[Scene content tallies]
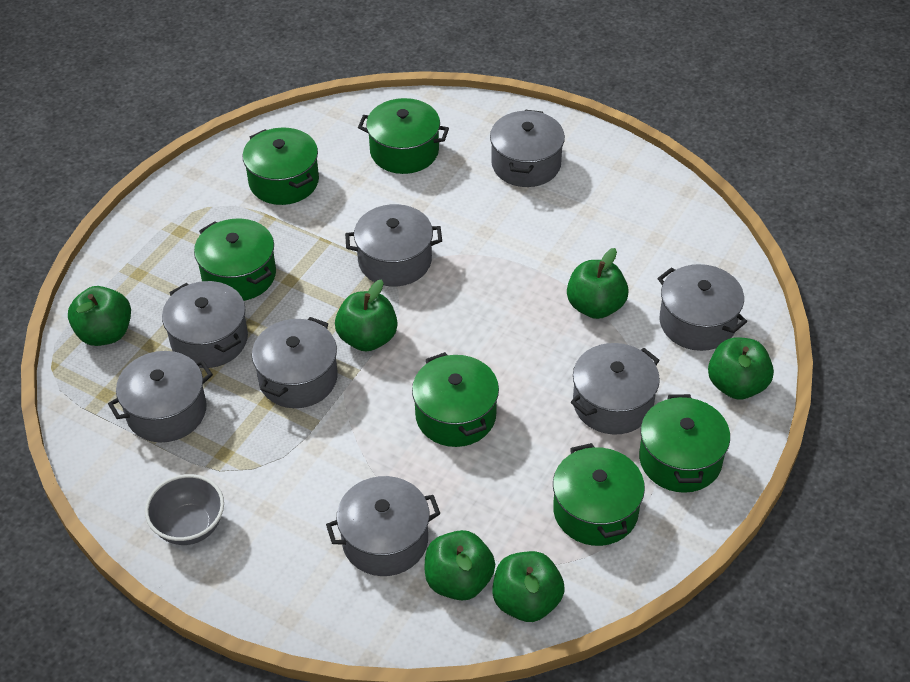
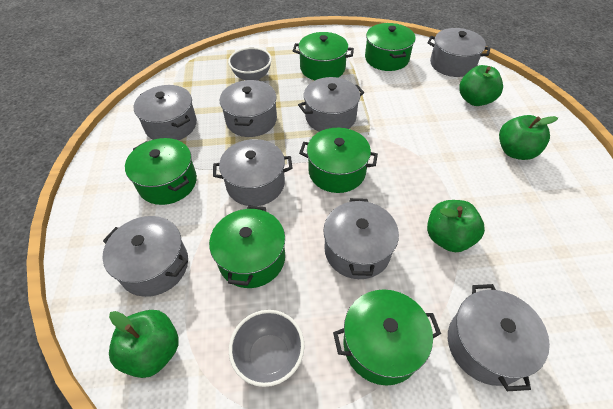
green apple: 6 -> 4
grey bowl: 1 -> 2

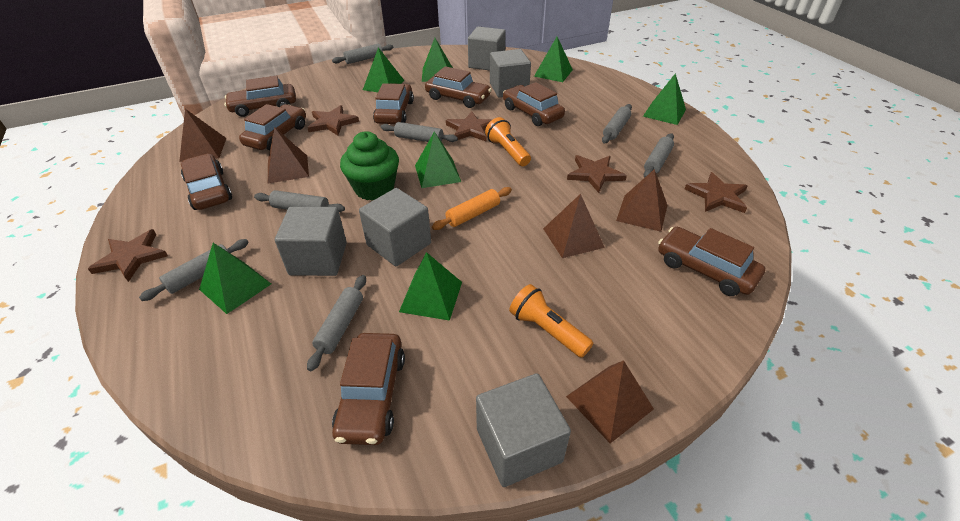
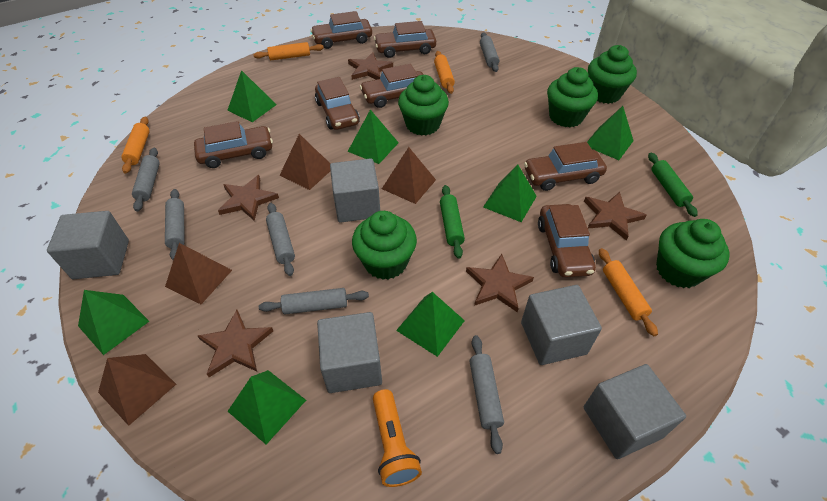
brown car: 8 -> 7
brown pyramid: 5 -> 4
green cupcake: 1 -> 5
green rolling pin: 0 -> 2
grey rolling pin: 7 -> 6
orange flashlight: 2 -> 1
orange rolling pin: 1 -> 4

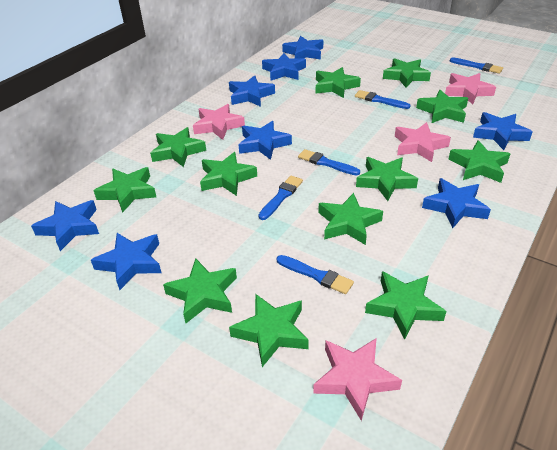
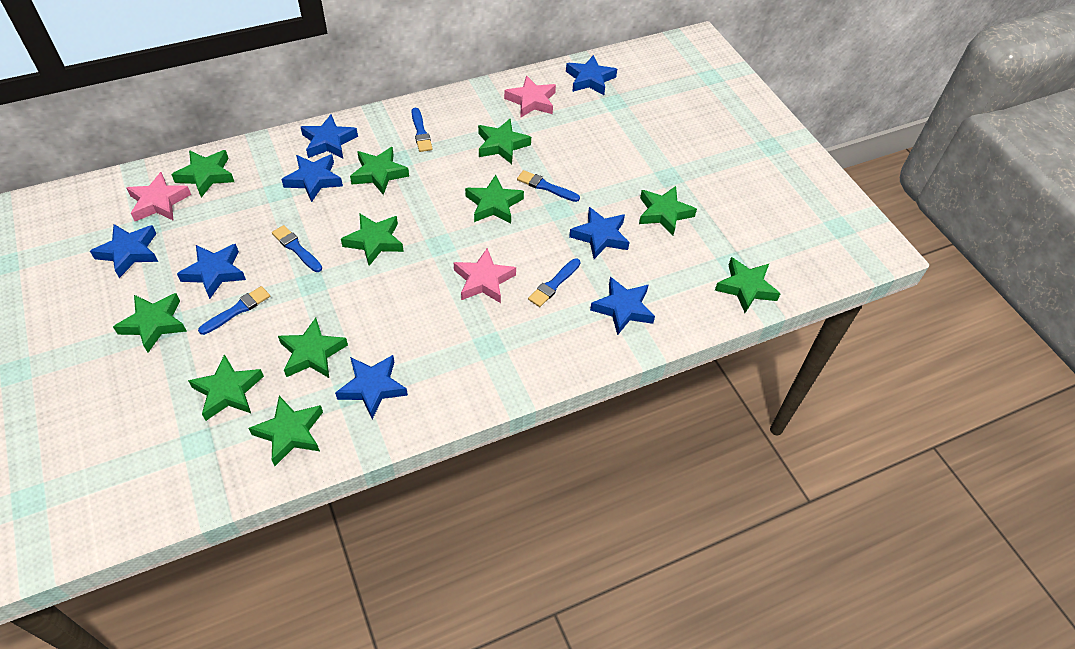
green star: 12 -> 11
pink star: 4 -> 3

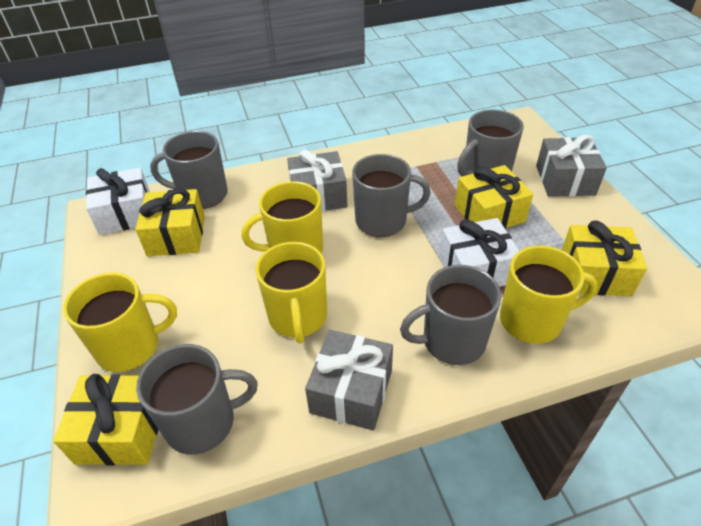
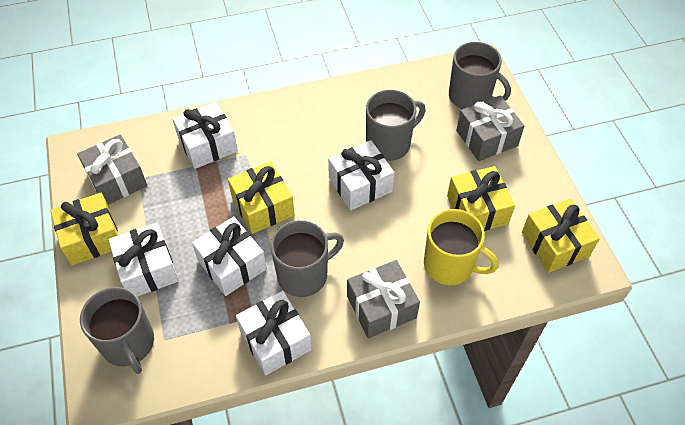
grey mug: 5 -> 4
white gift: 2 -> 5
yellow mug: 4 -> 1

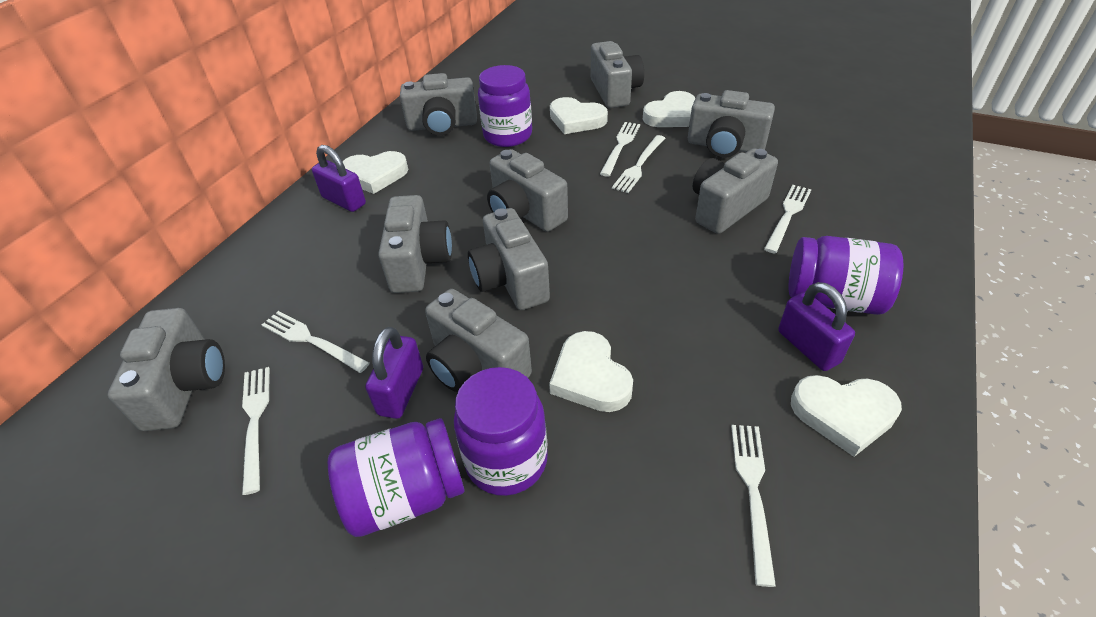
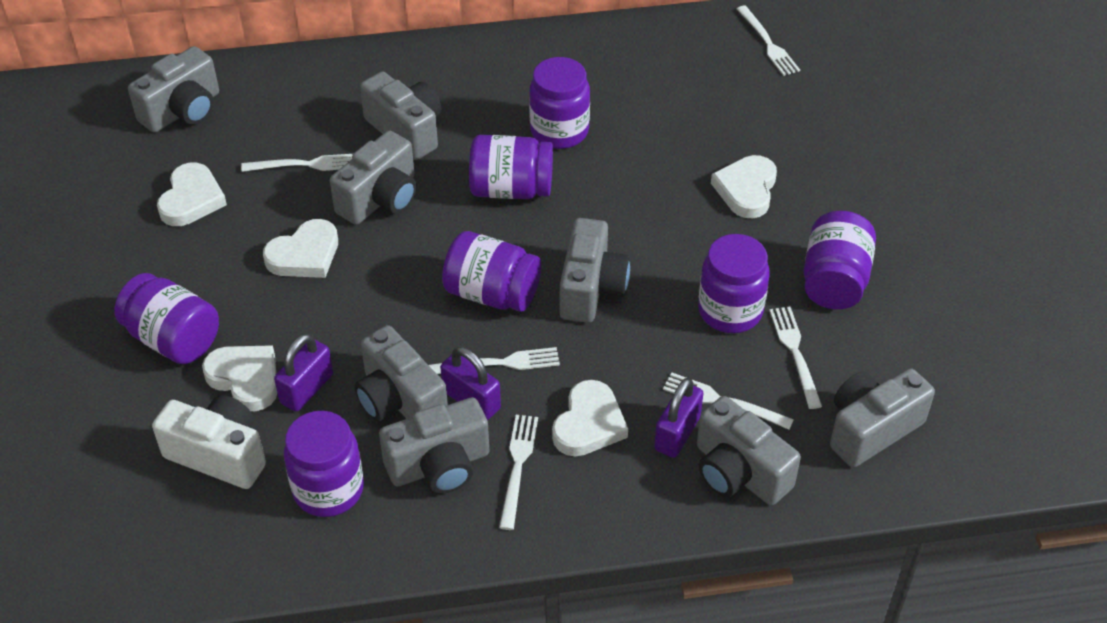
grey camera: 9 -> 8
purple jar: 4 -> 7
white camera: 0 -> 1

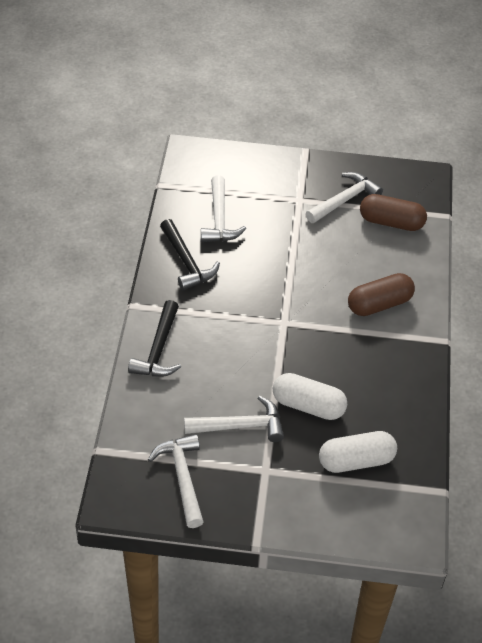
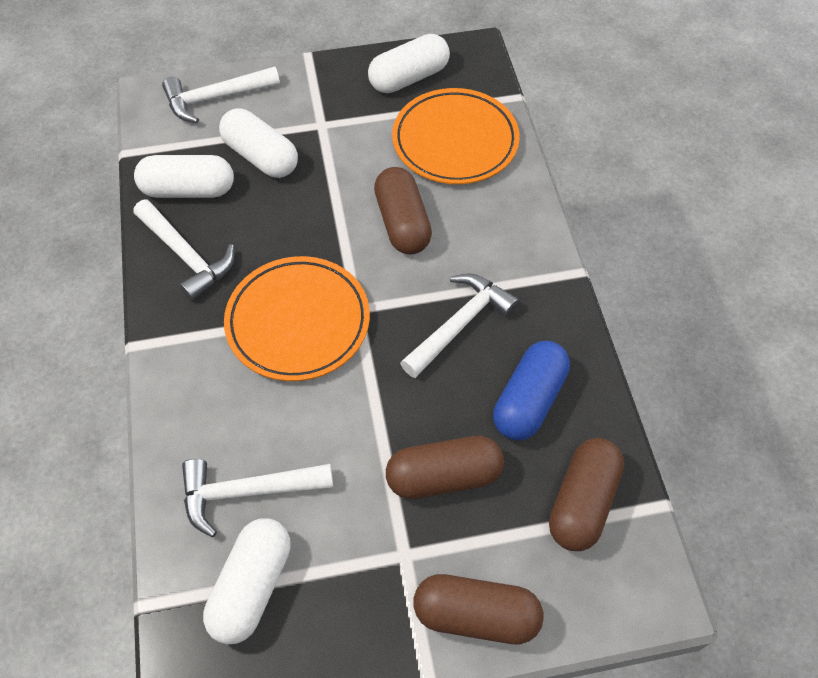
black hammer: 2 -> 0
blue capsule: 0 -> 1
brown capsule: 2 -> 4
orange plate: 0 -> 2
white capsule: 2 -> 4

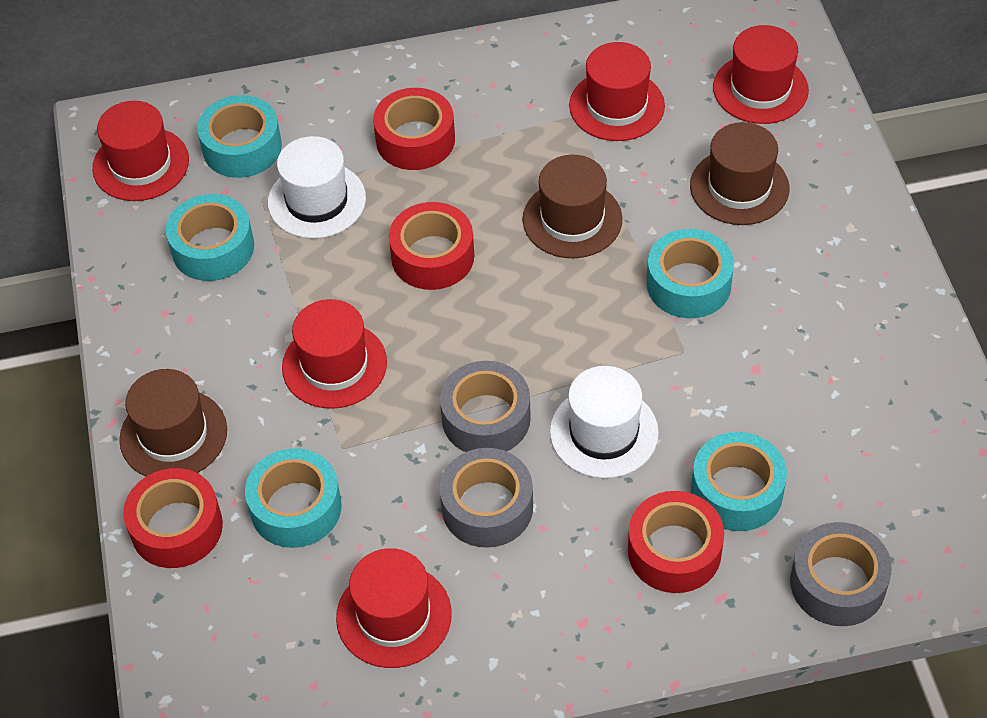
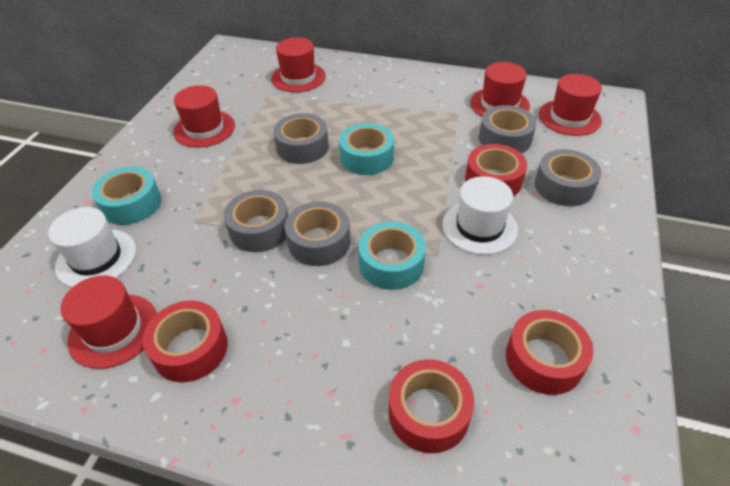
brown hat: 3 -> 0
grey tape: 3 -> 5
turquoise tape: 5 -> 3

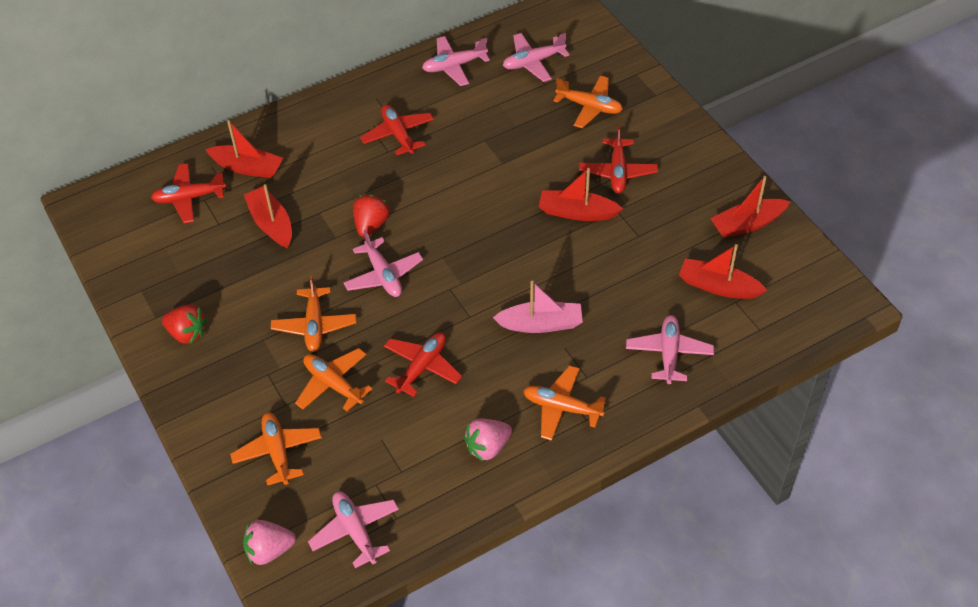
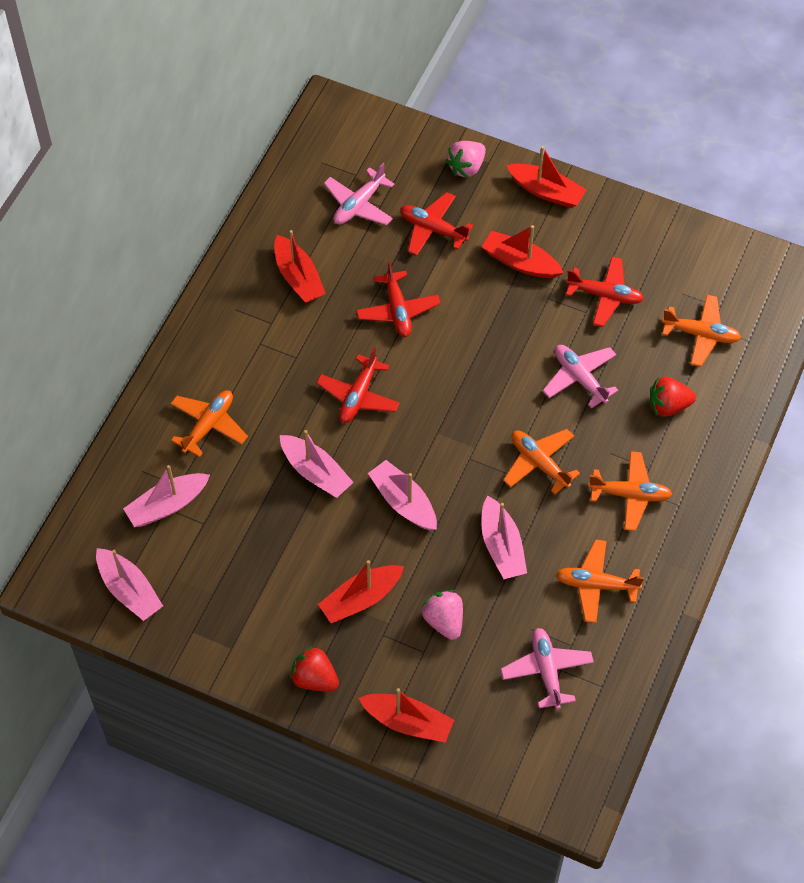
pink boat: 1 -> 5
pink plane: 5 -> 3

Work task
Every line above that holds the word "brown" is to be found and copied.

Task solution
brown car: 8 -> 7
brown pyramid: 5 -> 4
brown capsule: 2 -> 4
brown hat: 3 -> 0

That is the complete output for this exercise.